[[ Data for this task, beginning ]]

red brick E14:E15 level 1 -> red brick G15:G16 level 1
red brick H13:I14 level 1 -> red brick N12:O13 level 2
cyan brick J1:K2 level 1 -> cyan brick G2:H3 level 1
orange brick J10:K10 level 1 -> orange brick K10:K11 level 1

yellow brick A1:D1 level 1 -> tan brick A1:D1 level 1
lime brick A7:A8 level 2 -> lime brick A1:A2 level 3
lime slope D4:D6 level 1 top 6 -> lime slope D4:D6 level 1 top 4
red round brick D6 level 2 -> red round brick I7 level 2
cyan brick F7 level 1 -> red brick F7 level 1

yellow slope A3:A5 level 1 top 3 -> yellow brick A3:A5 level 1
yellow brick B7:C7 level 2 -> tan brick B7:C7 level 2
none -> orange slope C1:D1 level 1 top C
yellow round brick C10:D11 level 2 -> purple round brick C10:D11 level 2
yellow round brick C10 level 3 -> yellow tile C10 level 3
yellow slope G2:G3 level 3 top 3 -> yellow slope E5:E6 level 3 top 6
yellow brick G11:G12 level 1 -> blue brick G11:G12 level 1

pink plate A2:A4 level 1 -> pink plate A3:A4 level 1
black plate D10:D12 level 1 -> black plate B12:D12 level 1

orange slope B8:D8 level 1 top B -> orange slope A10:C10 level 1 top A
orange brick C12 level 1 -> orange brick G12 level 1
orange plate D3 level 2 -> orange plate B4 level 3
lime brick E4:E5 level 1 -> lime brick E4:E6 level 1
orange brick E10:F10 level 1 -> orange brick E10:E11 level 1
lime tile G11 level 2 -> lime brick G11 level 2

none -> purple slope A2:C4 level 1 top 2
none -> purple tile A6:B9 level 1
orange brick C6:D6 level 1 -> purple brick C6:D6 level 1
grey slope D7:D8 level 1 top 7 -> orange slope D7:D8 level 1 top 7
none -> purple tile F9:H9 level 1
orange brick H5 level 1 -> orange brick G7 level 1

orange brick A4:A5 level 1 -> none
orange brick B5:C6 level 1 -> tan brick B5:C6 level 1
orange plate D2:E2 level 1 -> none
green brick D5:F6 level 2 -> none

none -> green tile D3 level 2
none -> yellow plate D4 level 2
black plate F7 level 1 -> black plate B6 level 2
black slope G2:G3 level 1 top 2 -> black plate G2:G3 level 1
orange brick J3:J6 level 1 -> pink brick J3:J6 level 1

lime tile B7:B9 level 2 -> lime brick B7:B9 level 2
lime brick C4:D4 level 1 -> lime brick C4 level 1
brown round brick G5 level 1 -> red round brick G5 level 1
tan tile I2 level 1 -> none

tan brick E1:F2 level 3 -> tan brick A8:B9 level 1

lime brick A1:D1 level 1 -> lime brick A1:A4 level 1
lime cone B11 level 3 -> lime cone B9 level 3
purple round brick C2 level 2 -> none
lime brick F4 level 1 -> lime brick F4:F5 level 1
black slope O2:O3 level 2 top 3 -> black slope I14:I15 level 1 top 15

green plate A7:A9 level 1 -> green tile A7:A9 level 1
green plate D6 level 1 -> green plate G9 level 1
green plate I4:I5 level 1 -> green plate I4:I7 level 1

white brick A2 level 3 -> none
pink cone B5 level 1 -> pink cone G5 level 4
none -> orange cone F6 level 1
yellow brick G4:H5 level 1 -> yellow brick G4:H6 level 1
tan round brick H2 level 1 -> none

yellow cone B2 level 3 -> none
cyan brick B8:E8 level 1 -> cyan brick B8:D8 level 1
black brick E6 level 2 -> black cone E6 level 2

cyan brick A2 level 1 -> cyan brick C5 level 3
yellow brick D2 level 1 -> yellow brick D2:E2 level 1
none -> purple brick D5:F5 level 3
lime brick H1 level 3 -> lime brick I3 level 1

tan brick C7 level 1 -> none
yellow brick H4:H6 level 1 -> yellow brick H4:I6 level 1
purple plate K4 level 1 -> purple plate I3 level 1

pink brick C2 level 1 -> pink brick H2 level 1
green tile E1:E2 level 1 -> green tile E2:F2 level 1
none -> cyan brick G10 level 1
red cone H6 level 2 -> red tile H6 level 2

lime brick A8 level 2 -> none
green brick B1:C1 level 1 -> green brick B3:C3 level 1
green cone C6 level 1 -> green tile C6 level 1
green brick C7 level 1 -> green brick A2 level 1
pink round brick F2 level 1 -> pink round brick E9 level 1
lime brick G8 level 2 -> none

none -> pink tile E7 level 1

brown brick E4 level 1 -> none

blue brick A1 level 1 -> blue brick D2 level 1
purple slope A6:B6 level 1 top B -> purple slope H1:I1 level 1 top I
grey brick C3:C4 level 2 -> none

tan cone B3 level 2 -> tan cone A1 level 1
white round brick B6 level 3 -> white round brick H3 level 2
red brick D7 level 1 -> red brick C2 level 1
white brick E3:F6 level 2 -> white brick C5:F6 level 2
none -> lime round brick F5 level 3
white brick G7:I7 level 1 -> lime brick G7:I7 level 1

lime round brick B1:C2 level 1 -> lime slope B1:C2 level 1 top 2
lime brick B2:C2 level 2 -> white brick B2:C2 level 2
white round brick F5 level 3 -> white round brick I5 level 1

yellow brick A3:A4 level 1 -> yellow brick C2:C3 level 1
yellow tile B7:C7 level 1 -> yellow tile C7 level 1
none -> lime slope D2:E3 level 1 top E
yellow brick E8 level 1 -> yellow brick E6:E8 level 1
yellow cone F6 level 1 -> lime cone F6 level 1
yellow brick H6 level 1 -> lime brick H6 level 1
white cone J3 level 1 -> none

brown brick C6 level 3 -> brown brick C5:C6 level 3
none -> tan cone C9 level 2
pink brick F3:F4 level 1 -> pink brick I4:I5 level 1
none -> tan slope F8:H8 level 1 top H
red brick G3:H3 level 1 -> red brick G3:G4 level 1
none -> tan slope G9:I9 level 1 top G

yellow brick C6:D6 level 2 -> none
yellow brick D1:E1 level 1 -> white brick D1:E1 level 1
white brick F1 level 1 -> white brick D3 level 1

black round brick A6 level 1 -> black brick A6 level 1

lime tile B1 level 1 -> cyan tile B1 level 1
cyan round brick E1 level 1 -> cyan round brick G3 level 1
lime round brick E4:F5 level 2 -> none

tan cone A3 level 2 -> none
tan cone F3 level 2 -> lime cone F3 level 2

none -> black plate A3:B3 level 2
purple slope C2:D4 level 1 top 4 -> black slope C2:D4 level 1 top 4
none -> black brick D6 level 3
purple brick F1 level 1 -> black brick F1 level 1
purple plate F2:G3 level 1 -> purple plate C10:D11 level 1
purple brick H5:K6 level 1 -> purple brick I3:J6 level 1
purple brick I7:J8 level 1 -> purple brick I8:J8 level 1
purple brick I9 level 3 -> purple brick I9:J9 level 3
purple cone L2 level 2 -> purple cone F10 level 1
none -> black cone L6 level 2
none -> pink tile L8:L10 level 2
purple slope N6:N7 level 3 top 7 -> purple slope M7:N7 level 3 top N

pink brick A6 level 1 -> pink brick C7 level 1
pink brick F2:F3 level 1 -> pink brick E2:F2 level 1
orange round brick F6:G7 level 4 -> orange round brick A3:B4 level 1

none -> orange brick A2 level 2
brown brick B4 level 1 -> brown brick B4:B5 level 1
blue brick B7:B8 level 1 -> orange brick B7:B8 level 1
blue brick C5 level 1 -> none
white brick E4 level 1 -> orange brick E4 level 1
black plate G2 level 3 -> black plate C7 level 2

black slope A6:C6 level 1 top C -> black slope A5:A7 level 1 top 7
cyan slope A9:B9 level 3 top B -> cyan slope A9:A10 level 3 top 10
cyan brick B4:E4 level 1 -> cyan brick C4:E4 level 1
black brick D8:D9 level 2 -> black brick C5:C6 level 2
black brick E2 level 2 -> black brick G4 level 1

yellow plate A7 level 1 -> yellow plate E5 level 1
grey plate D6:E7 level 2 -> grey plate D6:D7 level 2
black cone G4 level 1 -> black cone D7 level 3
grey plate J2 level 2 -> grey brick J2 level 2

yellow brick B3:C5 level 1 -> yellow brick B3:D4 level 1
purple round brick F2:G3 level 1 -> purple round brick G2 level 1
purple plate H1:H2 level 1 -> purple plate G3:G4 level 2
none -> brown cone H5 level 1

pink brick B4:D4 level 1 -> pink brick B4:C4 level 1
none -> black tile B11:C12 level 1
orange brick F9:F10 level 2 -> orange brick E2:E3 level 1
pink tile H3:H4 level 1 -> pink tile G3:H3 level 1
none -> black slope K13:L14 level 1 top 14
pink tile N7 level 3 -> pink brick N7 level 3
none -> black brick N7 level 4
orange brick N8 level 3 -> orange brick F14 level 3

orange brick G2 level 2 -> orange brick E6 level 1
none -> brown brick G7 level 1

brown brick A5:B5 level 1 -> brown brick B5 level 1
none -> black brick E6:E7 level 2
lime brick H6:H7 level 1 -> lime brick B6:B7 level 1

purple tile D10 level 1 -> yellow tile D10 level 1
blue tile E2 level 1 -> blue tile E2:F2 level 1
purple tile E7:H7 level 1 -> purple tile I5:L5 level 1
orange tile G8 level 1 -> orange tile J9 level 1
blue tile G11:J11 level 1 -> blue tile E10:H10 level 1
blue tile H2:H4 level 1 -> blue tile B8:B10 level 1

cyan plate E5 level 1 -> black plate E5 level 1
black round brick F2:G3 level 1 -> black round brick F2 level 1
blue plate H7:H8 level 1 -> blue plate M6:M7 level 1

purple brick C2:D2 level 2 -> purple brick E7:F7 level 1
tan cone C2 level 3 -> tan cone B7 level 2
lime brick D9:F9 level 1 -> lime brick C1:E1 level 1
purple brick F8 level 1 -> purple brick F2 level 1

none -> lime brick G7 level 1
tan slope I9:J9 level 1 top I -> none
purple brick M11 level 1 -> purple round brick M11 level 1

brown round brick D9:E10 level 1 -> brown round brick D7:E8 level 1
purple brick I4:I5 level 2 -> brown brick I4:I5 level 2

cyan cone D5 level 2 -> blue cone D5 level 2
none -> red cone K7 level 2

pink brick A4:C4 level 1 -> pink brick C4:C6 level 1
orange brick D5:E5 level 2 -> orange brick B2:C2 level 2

[[ Data for this task, end ]]

• [Task to complete] Would you print exactly, and only, the lines of the data above from the line with "pink tile N7 level 3 -> pink brick N7 level 3" through the line with "cyan plate E5", inclusive?

• [Final answer]
pink tile N7 level 3 -> pink brick N7 level 3
none -> black brick N7 level 4
orange brick N8 level 3 -> orange brick F14 level 3

orange brick G2 level 2 -> orange brick E6 level 1
none -> brown brick G7 level 1

brown brick A5:B5 level 1 -> brown brick B5 level 1
none -> black brick E6:E7 level 2
lime brick H6:H7 level 1 -> lime brick B6:B7 level 1

purple tile D10 level 1 -> yellow tile D10 level 1
blue tile E2 level 1 -> blue tile E2:F2 level 1
purple tile E7:H7 level 1 -> purple tile I5:L5 level 1
orange tile G8 level 1 -> orange tile J9 level 1
blue tile G11:J11 level 1 -> blue tile E10:H10 level 1
blue tile H2:H4 level 1 -> blue tile B8:B10 level 1

cyan plate E5 level 1 -> black plate E5 level 1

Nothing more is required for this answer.